• **PROBLEM**
Go through the listing that follows and write it out exactly. Drop the pictures.

• **DATA FOR PROCESSING**
***

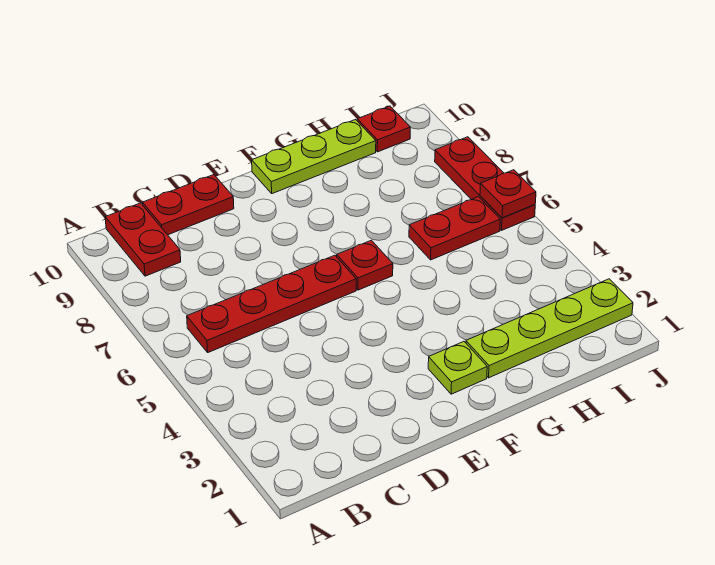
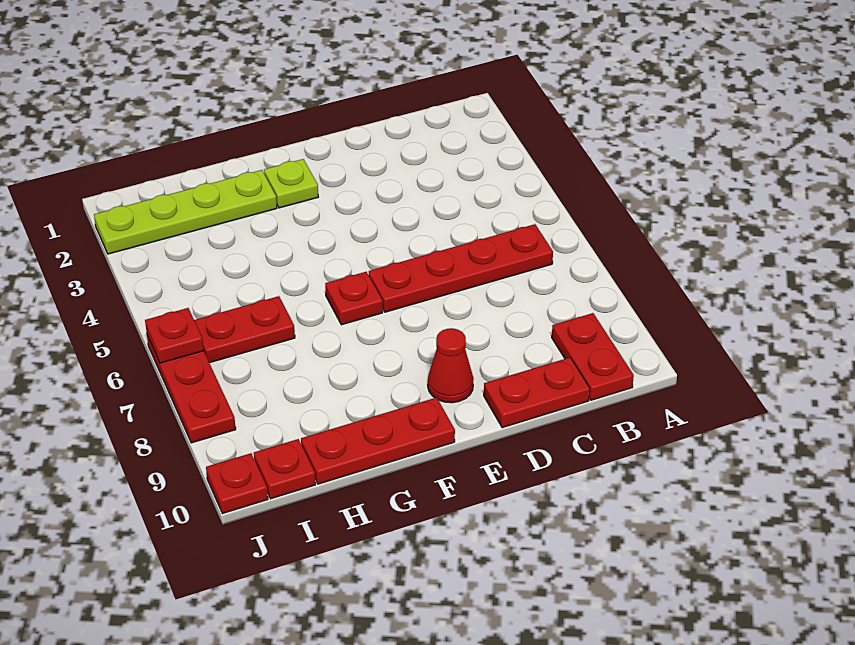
none -> red cone E9 level 1
lime plate F10:H10 level 1 -> red plate F10:H10 level 1
none -> red plate J10 level 1

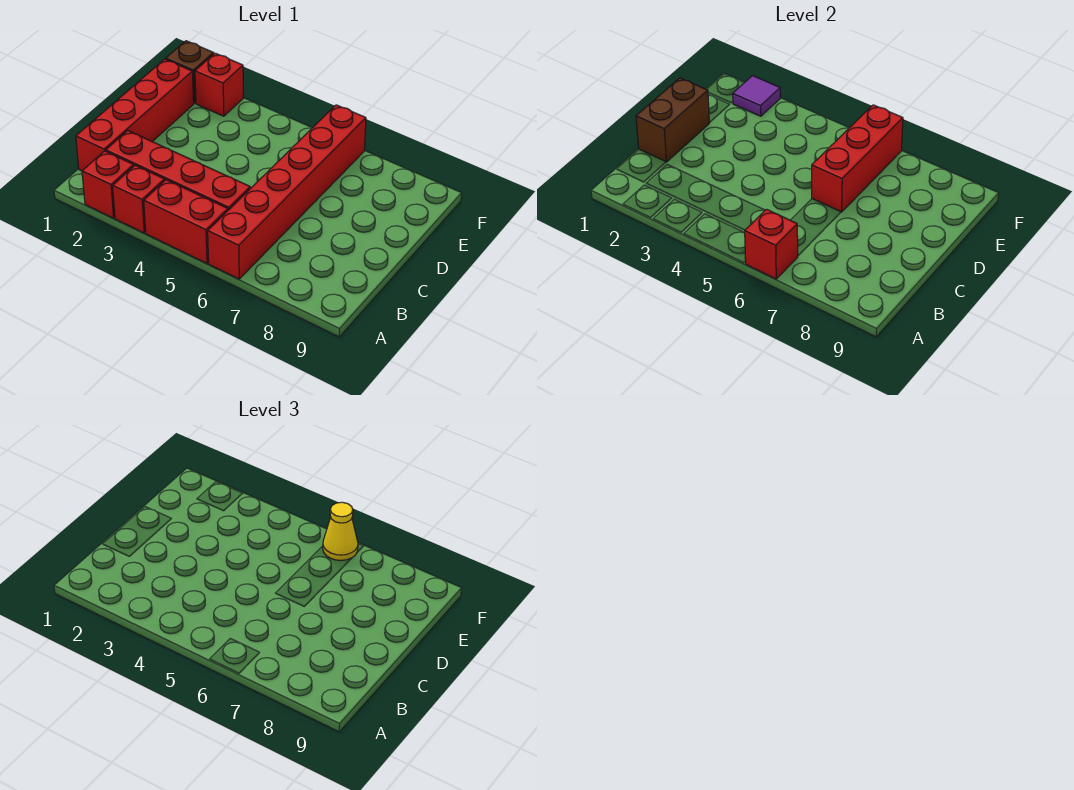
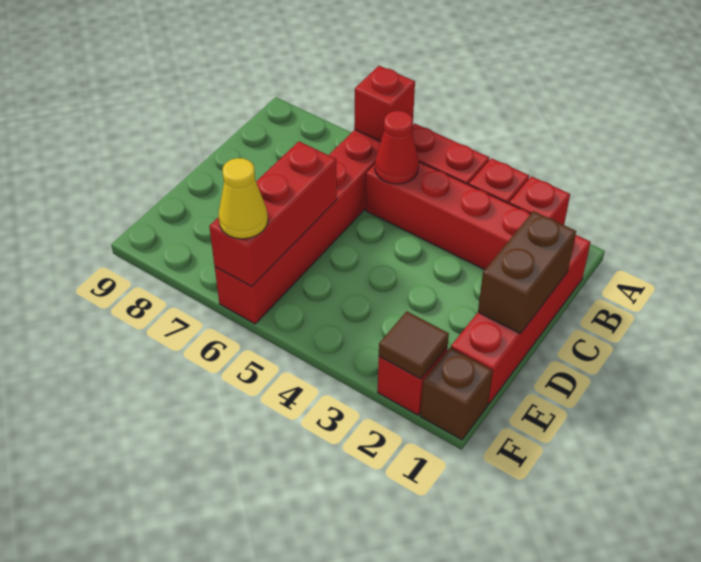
none -> red cone B5 level 2
purple tile F2 level 2 -> brown tile F2 level 2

***

• **EXERCISE ANSWER**
none -> red cone E9 level 1
lime plate F10:H10 level 1 -> red plate F10:H10 level 1
none -> red plate J10 level 1

none -> red cone B5 level 2
purple tile F2 level 2 -> brown tile F2 level 2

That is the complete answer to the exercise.